→ Exercise details: For this exercise, retype every record below exactly and keep the pictures out.

→ Provided entries:
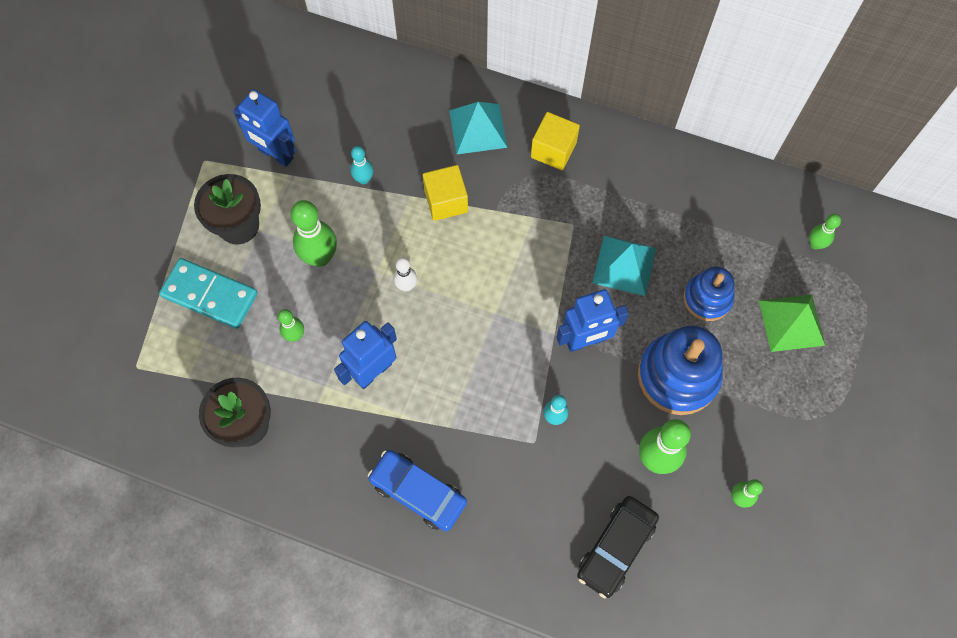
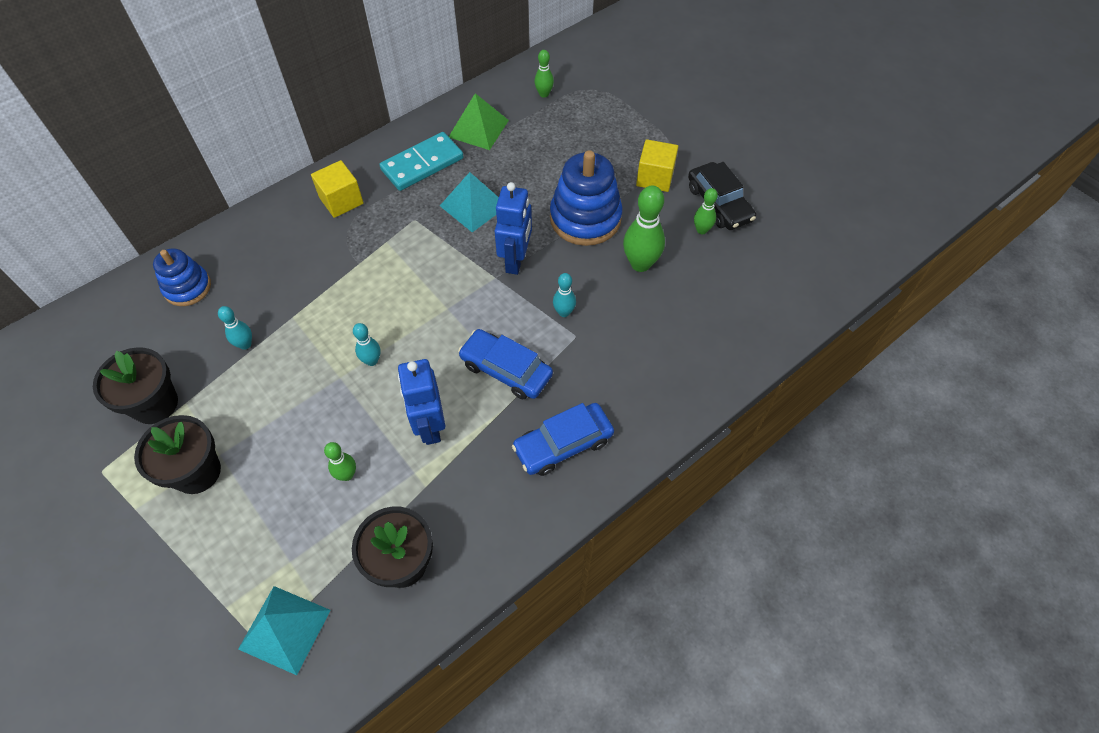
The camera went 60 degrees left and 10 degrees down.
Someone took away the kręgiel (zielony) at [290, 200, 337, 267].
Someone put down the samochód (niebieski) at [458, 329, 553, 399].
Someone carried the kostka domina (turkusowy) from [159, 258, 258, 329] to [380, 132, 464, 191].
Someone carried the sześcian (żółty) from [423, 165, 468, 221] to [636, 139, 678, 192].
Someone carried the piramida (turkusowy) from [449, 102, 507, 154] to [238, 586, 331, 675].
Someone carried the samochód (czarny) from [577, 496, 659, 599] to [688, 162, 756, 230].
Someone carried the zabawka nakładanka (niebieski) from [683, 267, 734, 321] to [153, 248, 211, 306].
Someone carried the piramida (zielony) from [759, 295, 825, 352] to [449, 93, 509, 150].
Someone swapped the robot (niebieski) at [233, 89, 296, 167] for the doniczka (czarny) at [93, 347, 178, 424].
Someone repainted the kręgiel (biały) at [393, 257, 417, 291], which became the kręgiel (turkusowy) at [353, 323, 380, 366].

→ Written reply:
The camera went 60 degrees left and 10 degrees down.
Someone took away the kręgiel (zielony) at [290, 200, 337, 267].
Someone put down the samochód (niebieski) at [458, 329, 553, 399].
Someone carried the kostka domina (turkusowy) from [159, 258, 258, 329] to [380, 132, 464, 191].
Someone carried the sześcian (żółty) from [423, 165, 468, 221] to [636, 139, 678, 192].
Someone carried the piramida (turkusowy) from [449, 102, 507, 154] to [238, 586, 331, 675].
Someone carried the samochód (czarny) from [577, 496, 659, 599] to [688, 162, 756, 230].
Someone carried the zabawka nakładanka (niebieski) from [683, 267, 734, 321] to [153, 248, 211, 306].
Someone carried the piramida (zielony) from [759, 295, 825, 352] to [449, 93, 509, 150].
Someone swapped the robot (niebieski) at [233, 89, 296, 167] for the doniczka (czarny) at [93, 347, 178, 424].
Someone repainted the kręgiel (biały) at [393, 257, 417, 291], which became the kręgiel (turkusowy) at [353, 323, 380, 366].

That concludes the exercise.